### To do
Omit the pictures while printing every entry below exactly as given.

=-=-=-=-=

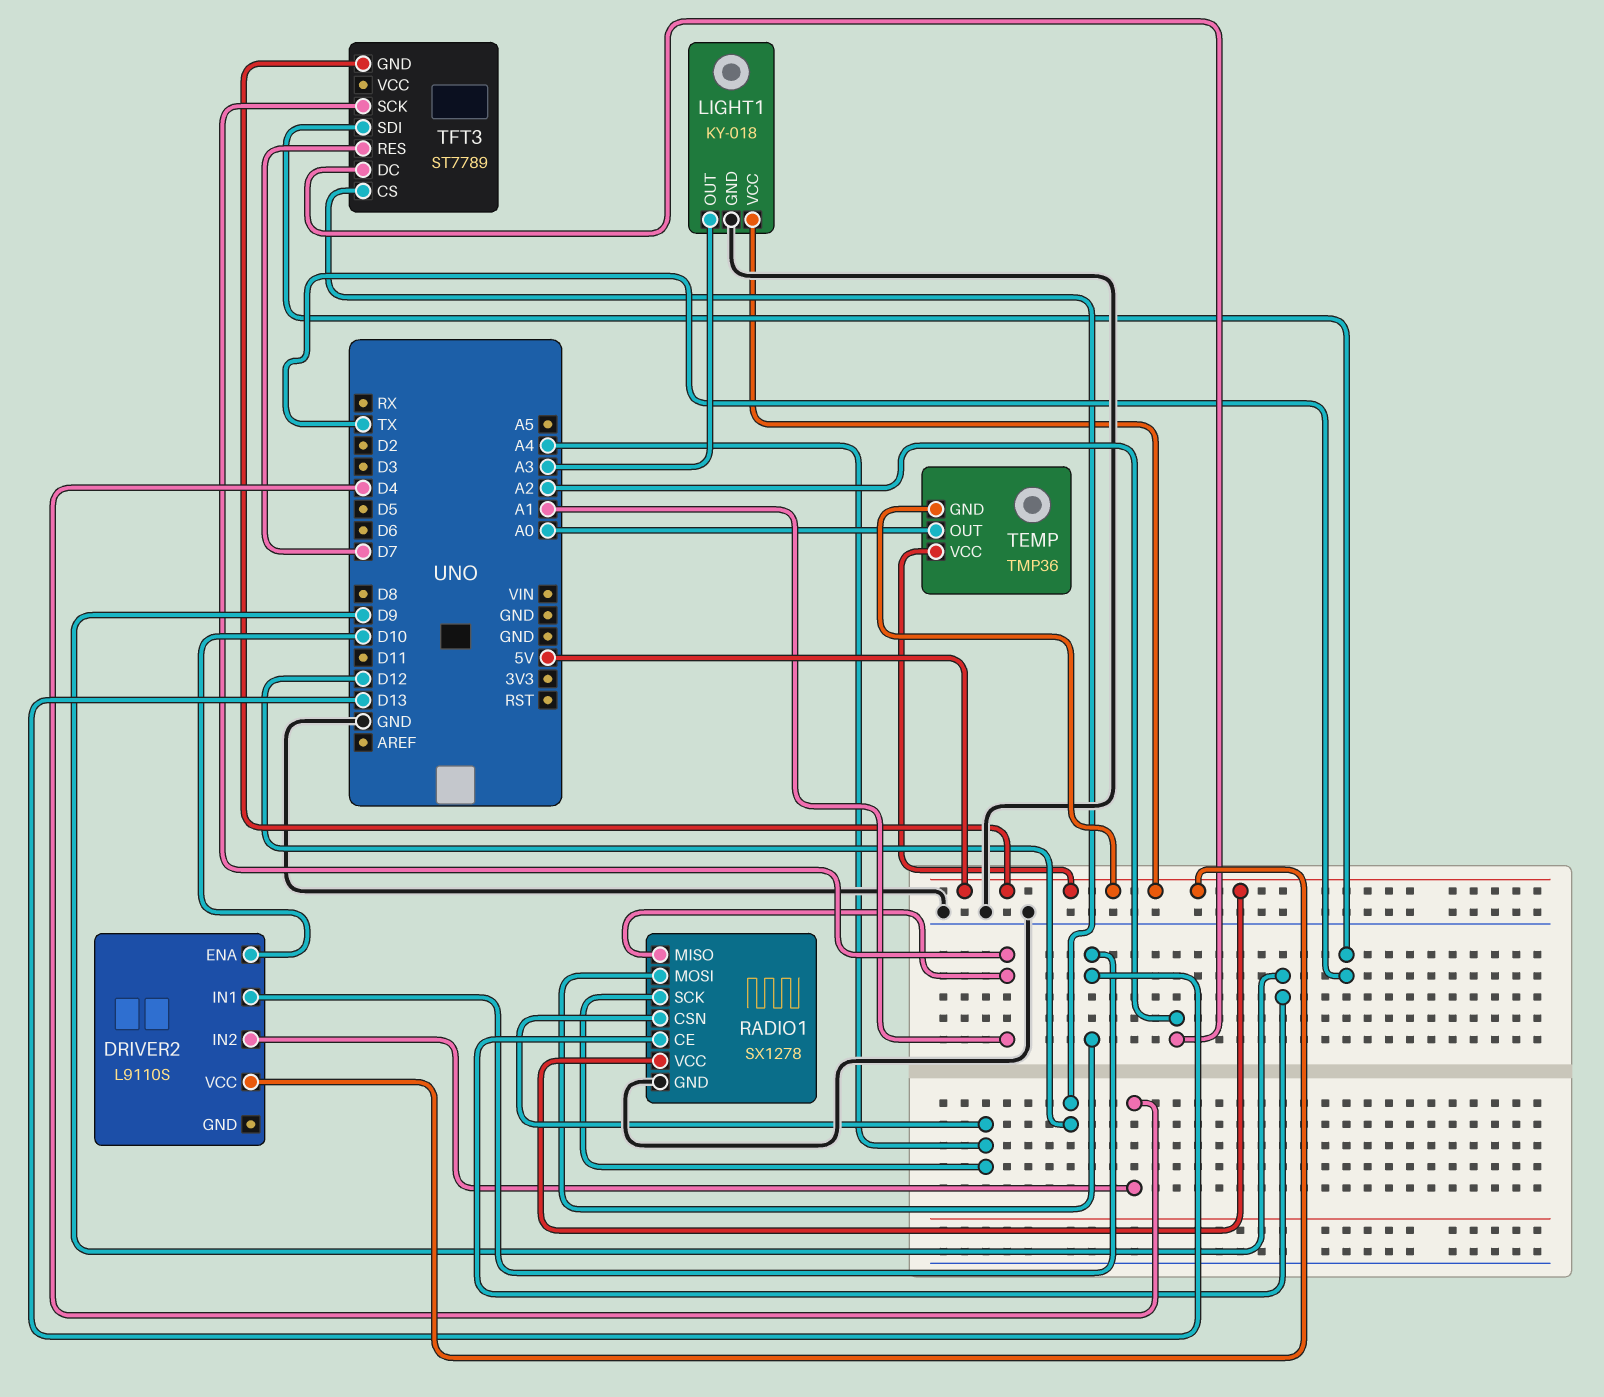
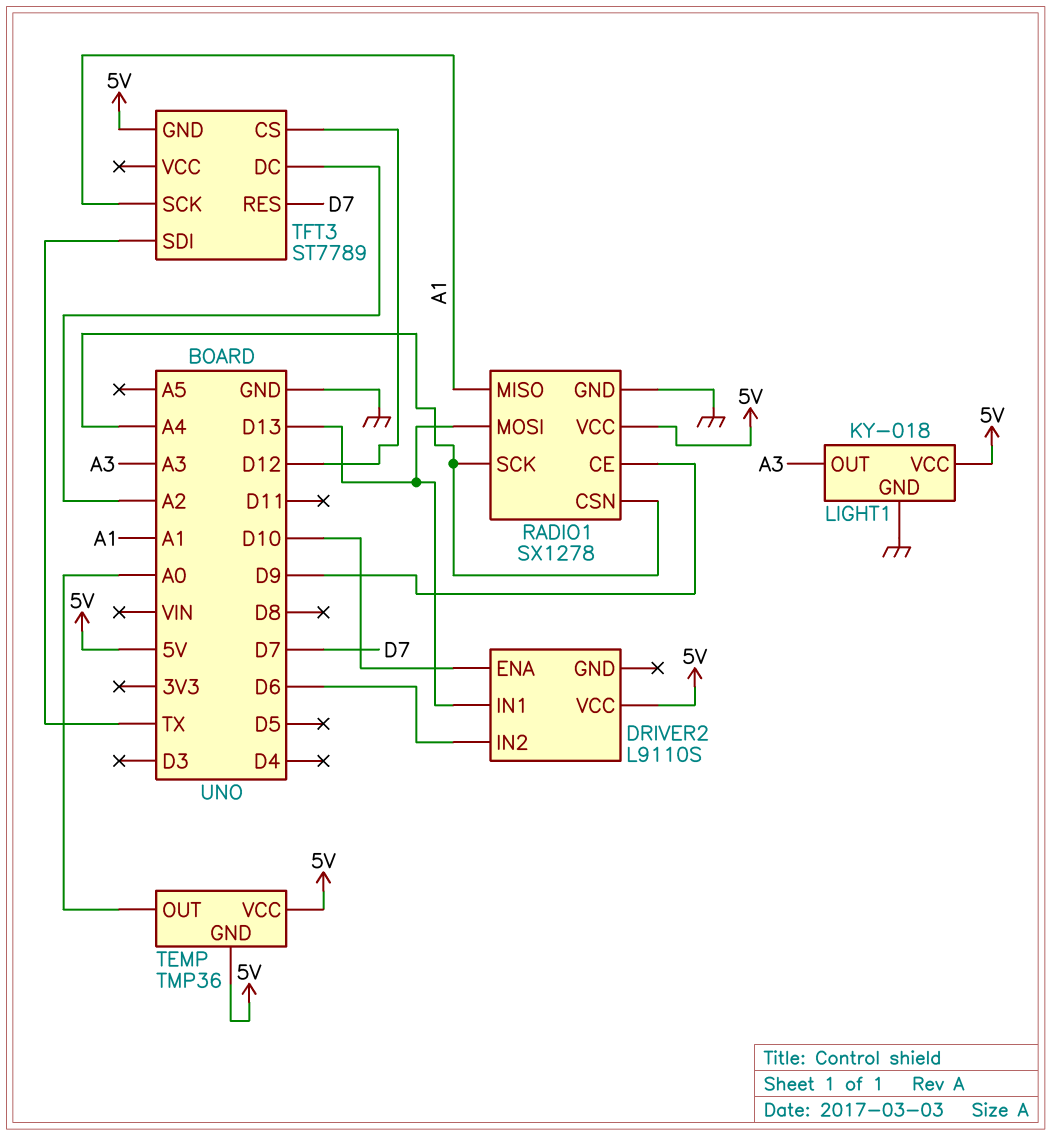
DRIVER2 pin IN2: D4 -> D6

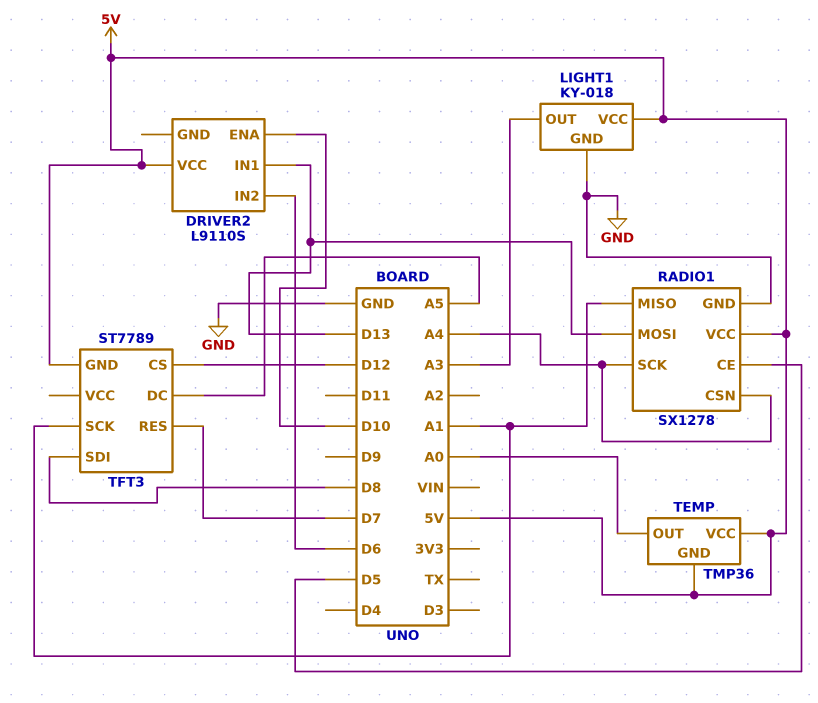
RADIO1 pin CE: D9 -> D5
TFT3 pin DC: A2 -> A5
TFT3 pin SDI: TX -> D8

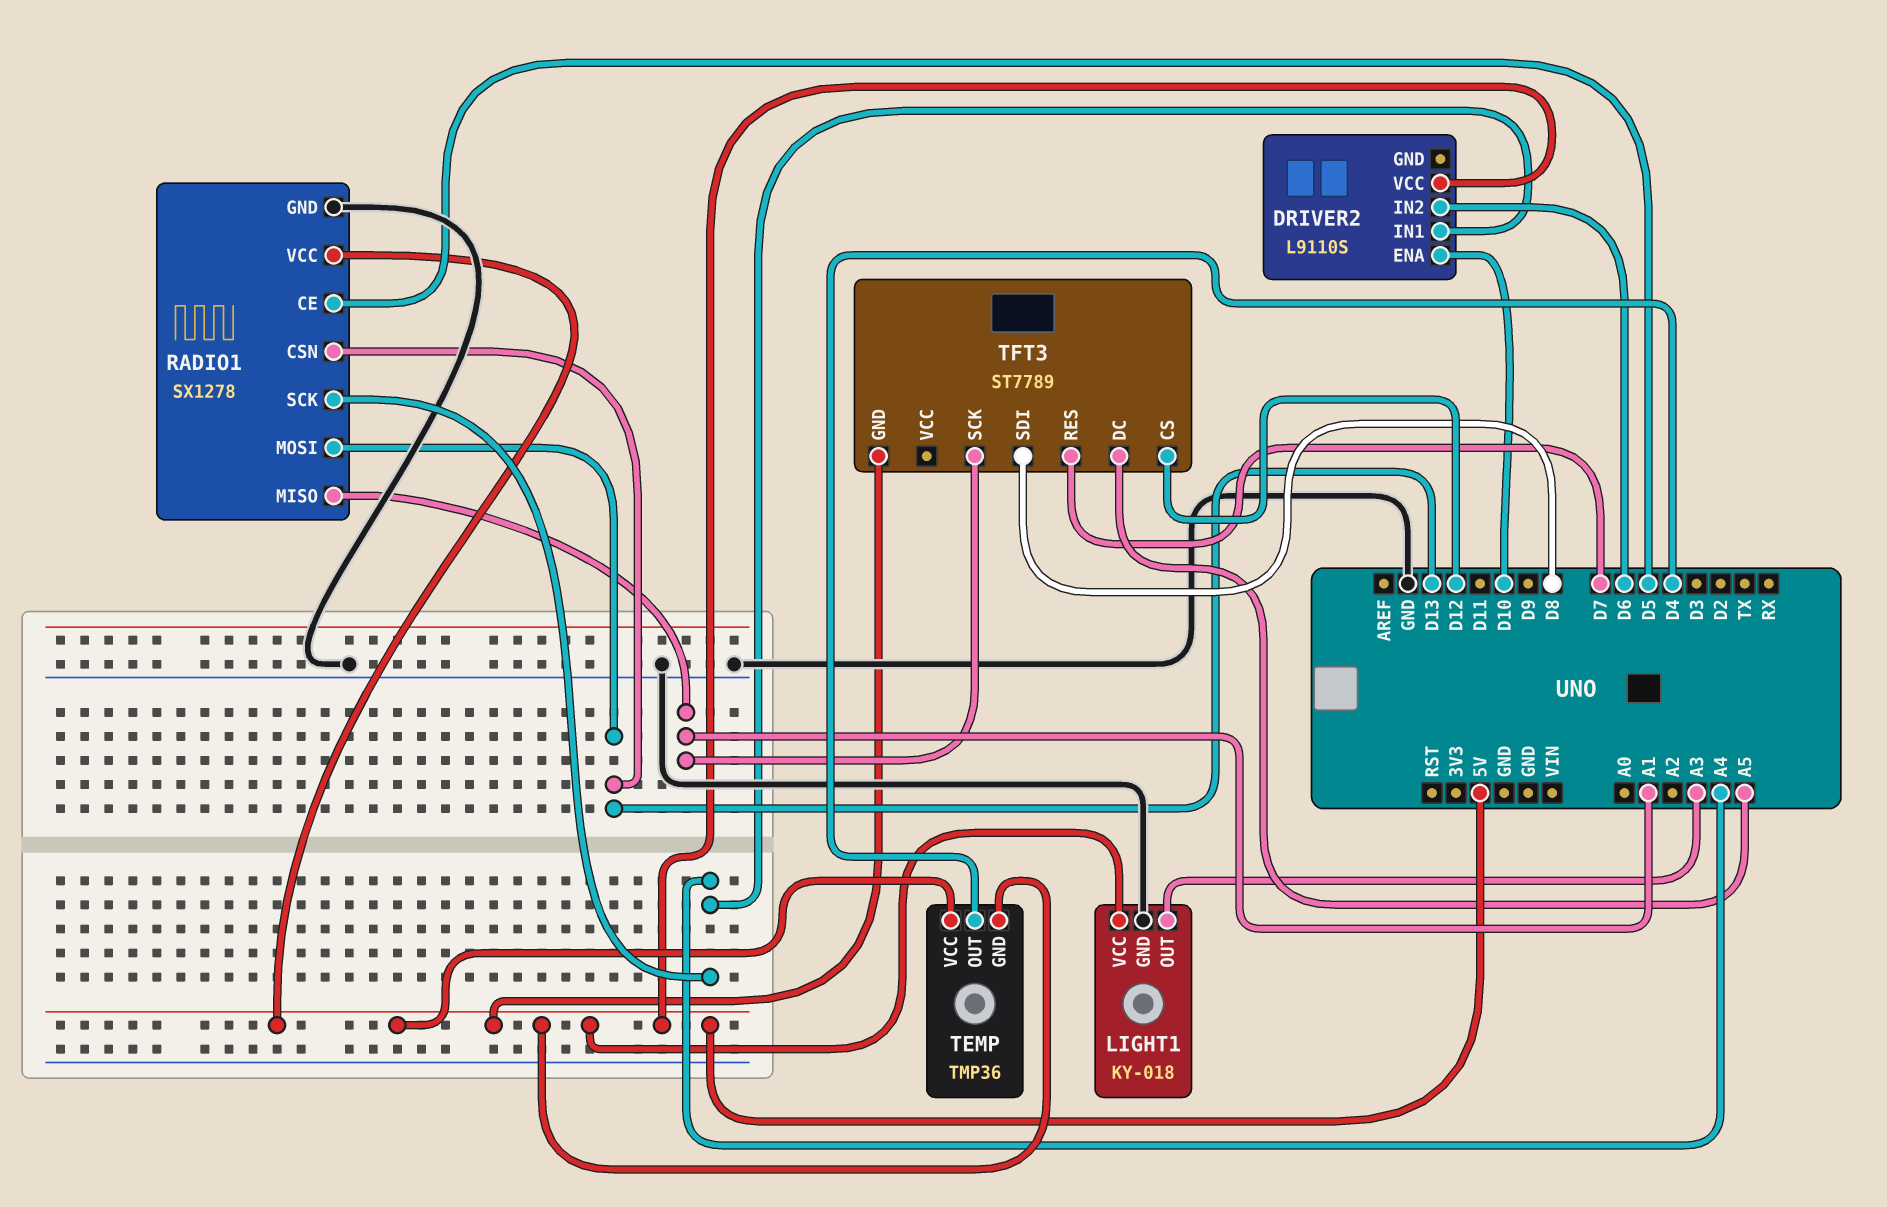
DRIVER2 pin IN1: D13 -> A4
RADIO1 pin CSN: A4 -> D13
TEMP pin OUT: A0 -> D4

=-=-=-=-=

### Task solution
DRIVER2 pin IN2: D4 -> D6

RADIO1 pin CE: D9 -> D5
TFT3 pin DC: A2 -> A5
TFT3 pin SDI: TX -> D8

DRIVER2 pin IN1: D13 -> A4
RADIO1 pin CSN: A4 -> D13
TEMP pin OUT: A0 -> D4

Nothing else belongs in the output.